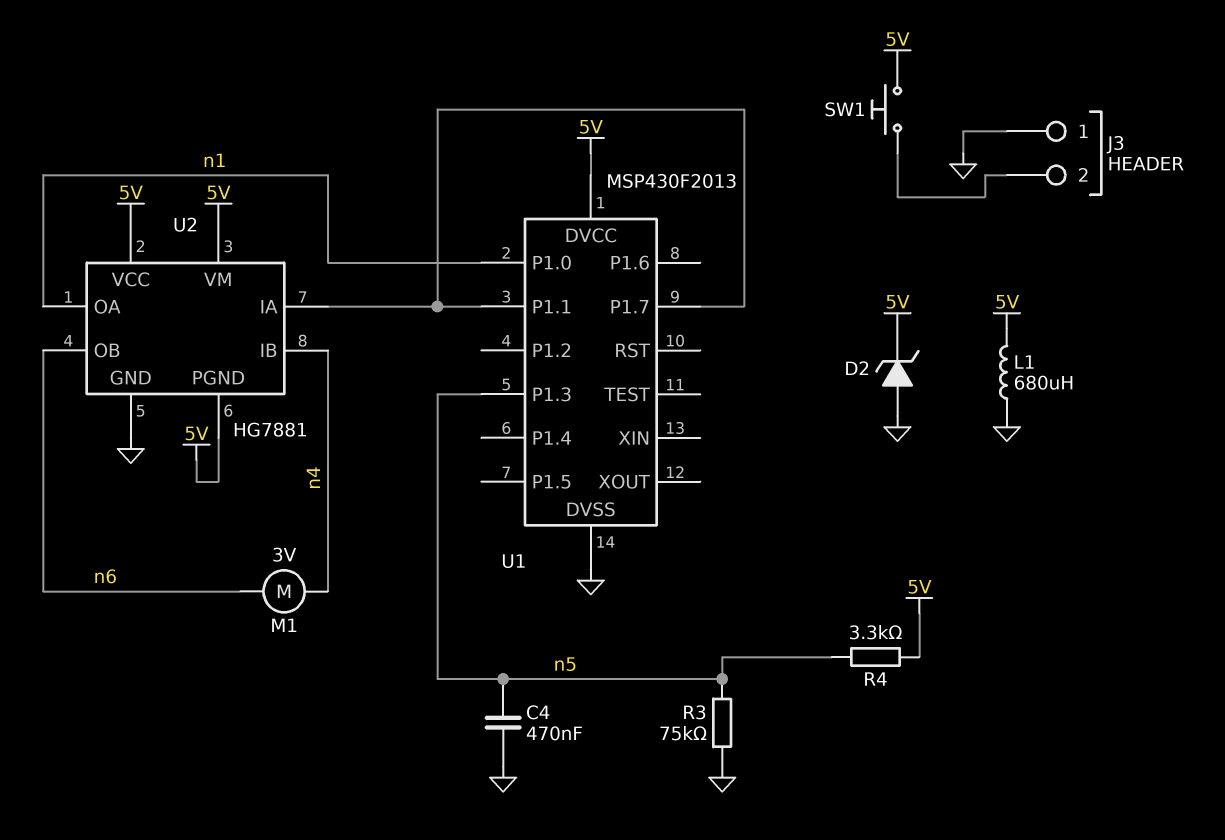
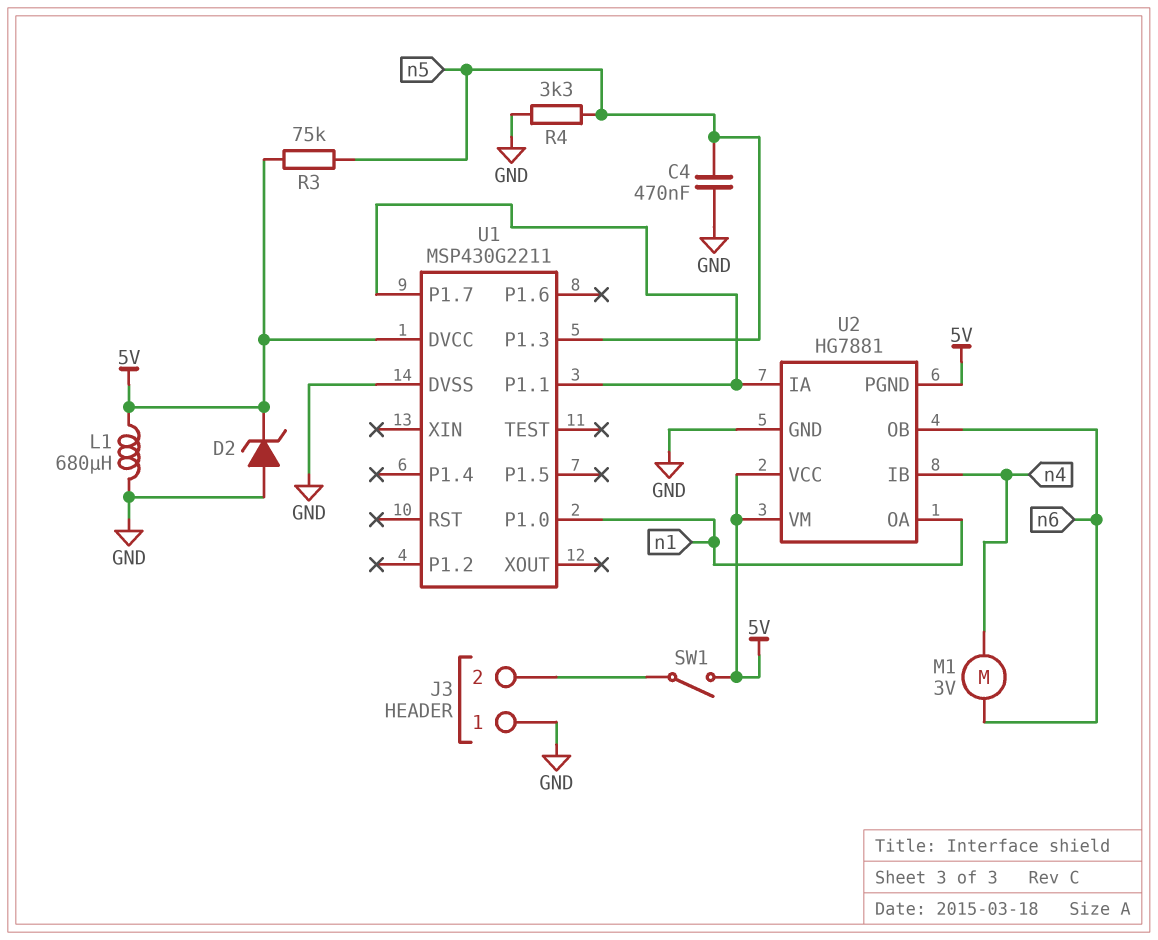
R3: 75k (GND, n5) -> 75k (5V, n5)
R4: 3.3k (5V, n5) -> 3.3k (GND, n5)
SW1: button (5V, J3/2) -> switch (5V, J3/2)
U1: MSP430F2013 -> MSP430G2211

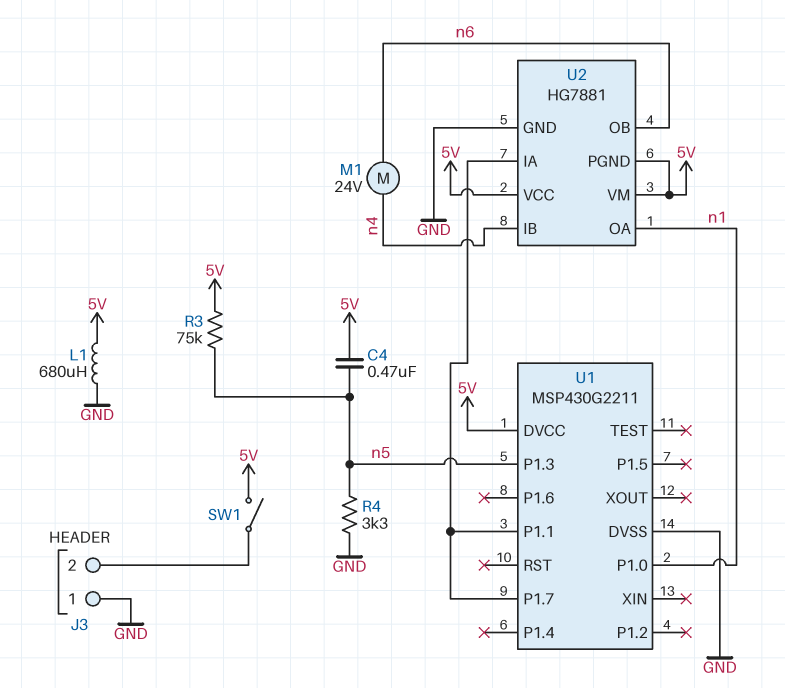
C4: 470nF (GND, n5) -> 470nF (5V, n5)
D2: zener (A GND, K 5V) -> none
M1: motor 3V (n4, n6) -> motor 24V (n4, n6)

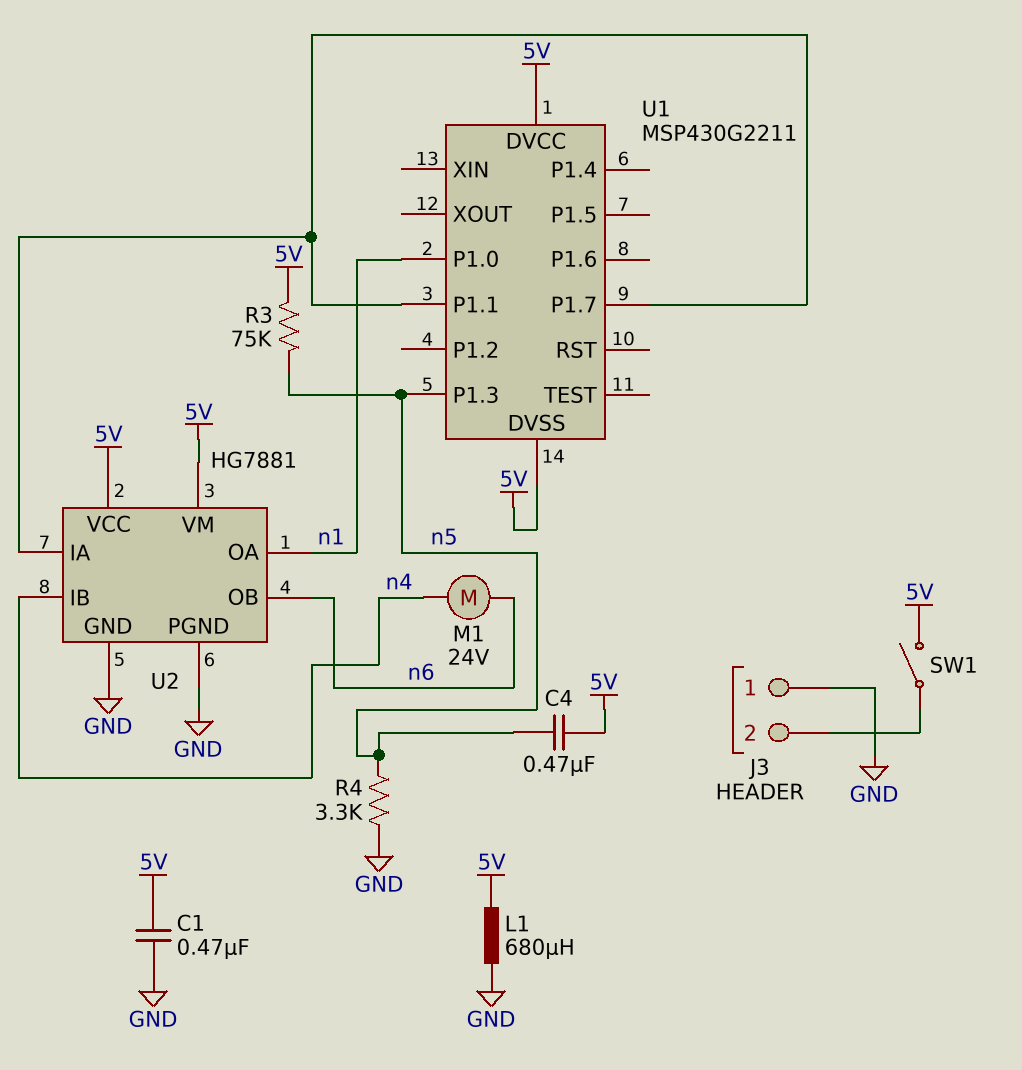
C1: none -> 470nF (5V, GND)
U1 pin DVSS: GND -> 5V
U2 pin PGND: 5V -> GND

→ Exercise objective
Starting with the line that holds "R4: 3.3k (5V, n5) -> 3.3k (GND, n5)", reproduce exactly each line up to and including the last line of the material above, and drop the pictures.

→ Completed task
R4: 3.3k (5V, n5) -> 3.3k (GND, n5)
SW1: button (5V, J3/2) -> switch (5V, J3/2)
U1: MSP430F2013 -> MSP430G2211

C4: 470nF (GND, n5) -> 470nF (5V, n5)
D2: zener (A GND, K 5V) -> none
M1: motor 3V (n4, n6) -> motor 24V (n4, n6)

C1: none -> 470nF (5V, GND)
U1 pin DVSS: GND -> 5V
U2 pin PGND: 5V -> GND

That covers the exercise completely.